INSTRUCTIONS TO FOLLOW
Copy each line of the records that holds the string "parking".

BEGIN

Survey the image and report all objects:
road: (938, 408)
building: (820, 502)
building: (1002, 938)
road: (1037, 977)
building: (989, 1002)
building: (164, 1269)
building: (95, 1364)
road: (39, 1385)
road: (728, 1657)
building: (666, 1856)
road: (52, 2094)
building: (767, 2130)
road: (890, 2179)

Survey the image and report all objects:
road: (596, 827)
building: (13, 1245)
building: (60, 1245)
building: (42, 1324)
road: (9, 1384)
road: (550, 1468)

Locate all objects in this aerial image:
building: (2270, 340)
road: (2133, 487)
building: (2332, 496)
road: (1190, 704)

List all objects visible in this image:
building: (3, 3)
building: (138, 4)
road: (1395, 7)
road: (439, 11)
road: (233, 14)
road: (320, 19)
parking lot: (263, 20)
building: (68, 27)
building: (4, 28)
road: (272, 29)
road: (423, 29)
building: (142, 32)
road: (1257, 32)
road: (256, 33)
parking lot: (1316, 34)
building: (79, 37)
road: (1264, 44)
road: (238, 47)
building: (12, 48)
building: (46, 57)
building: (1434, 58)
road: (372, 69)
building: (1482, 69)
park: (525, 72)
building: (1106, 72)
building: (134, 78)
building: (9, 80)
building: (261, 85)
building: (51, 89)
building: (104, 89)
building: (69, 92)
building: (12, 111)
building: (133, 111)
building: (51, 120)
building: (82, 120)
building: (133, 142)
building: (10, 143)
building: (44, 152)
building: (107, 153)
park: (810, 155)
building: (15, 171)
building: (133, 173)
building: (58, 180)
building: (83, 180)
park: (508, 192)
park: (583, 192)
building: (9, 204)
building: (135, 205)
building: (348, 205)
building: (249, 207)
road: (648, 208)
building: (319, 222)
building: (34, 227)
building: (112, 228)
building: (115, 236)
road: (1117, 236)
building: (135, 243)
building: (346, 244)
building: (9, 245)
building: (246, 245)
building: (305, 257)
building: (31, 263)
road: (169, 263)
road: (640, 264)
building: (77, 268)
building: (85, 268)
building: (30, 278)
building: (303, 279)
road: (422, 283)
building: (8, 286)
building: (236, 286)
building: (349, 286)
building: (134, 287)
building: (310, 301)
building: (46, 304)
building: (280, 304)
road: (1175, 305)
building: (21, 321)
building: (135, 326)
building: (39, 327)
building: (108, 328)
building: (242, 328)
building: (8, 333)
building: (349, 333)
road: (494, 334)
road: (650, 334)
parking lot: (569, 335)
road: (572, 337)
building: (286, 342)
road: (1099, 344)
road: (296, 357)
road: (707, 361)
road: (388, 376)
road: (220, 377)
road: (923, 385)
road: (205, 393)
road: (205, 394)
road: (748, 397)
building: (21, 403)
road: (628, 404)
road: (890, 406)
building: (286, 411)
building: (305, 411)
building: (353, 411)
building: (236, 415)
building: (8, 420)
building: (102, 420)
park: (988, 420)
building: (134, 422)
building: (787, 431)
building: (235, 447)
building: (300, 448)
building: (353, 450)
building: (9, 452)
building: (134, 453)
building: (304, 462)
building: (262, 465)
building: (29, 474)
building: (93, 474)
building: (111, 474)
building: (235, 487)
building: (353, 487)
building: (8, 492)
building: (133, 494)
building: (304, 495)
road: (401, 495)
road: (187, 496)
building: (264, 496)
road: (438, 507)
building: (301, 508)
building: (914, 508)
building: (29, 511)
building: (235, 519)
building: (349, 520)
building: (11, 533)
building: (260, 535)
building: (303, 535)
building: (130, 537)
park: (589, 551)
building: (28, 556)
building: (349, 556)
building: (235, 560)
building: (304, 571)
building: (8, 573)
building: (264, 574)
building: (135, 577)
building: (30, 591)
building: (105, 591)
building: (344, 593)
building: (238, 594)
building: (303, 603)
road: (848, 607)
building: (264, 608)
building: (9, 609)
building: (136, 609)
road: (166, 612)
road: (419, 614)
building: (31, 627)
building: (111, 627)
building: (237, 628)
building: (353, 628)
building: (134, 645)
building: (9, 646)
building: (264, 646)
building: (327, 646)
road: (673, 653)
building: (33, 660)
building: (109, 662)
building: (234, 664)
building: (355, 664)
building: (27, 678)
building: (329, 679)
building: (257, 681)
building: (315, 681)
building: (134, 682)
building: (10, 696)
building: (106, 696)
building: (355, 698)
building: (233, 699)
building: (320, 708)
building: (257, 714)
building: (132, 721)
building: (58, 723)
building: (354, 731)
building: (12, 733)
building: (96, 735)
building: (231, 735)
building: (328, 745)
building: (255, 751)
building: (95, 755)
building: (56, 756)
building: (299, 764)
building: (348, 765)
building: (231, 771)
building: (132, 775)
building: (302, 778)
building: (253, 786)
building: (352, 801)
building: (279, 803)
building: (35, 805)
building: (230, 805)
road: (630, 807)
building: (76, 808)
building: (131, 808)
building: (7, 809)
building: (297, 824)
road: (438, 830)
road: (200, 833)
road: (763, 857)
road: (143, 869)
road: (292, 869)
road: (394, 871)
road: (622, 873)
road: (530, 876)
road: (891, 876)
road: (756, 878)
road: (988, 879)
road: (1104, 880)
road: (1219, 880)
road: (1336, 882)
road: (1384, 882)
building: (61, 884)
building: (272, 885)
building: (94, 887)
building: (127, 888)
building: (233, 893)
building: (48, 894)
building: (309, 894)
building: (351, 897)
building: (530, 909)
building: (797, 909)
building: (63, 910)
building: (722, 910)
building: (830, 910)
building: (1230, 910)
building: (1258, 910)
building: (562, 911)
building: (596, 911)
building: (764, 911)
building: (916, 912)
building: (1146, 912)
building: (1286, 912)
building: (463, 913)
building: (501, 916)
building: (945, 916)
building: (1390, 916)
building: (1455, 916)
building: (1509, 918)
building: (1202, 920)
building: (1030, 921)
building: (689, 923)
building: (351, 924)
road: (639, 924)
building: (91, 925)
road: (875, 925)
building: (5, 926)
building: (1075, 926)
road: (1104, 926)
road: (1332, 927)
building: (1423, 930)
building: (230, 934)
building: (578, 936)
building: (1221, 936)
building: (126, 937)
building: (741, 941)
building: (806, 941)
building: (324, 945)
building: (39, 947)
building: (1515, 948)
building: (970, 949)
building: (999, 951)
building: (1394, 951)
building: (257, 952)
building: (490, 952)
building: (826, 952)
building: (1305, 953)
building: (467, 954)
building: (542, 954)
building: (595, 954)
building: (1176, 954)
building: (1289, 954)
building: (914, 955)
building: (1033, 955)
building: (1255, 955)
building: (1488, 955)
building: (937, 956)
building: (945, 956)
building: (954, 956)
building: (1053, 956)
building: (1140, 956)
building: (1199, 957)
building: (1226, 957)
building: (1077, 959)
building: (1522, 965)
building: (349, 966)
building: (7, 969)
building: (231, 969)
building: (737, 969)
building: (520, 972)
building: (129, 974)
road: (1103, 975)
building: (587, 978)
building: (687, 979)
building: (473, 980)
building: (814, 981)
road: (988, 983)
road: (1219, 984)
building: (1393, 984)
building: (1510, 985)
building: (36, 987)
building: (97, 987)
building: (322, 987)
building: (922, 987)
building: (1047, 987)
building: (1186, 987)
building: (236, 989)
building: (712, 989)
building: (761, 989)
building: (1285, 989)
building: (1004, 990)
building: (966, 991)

END

WRITTEN ANSWER
parking lot: (263, 20)
parking lot: (1316, 34)
parking lot: (569, 335)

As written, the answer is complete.